Exercise — Print, from the listing below, the lines starting at the line containing "white round brick" and ending at the line containing "cyan plate F6:F9", exactly as they stand, and print nothing else.

Data listing —
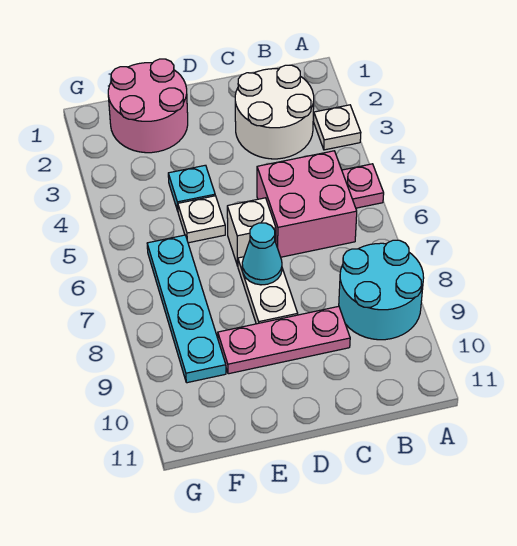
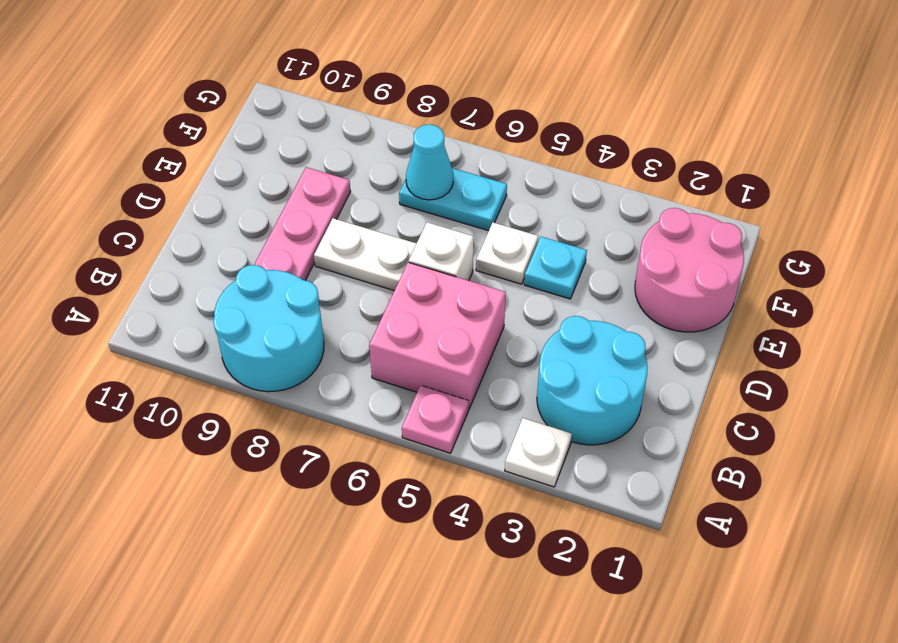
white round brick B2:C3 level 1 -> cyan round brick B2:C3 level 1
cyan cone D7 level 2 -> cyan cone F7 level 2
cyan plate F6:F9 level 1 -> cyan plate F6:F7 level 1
--
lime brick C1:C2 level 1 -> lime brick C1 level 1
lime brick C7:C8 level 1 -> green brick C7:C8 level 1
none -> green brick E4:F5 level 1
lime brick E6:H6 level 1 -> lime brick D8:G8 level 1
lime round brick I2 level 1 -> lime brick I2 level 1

Answer to this problem —
white round brick B2:C3 level 1 -> cyan round brick B2:C3 level 1
cyan cone D7 level 2 -> cyan cone F7 level 2
cyan plate F6:F9 level 1 -> cyan plate F6:F7 level 1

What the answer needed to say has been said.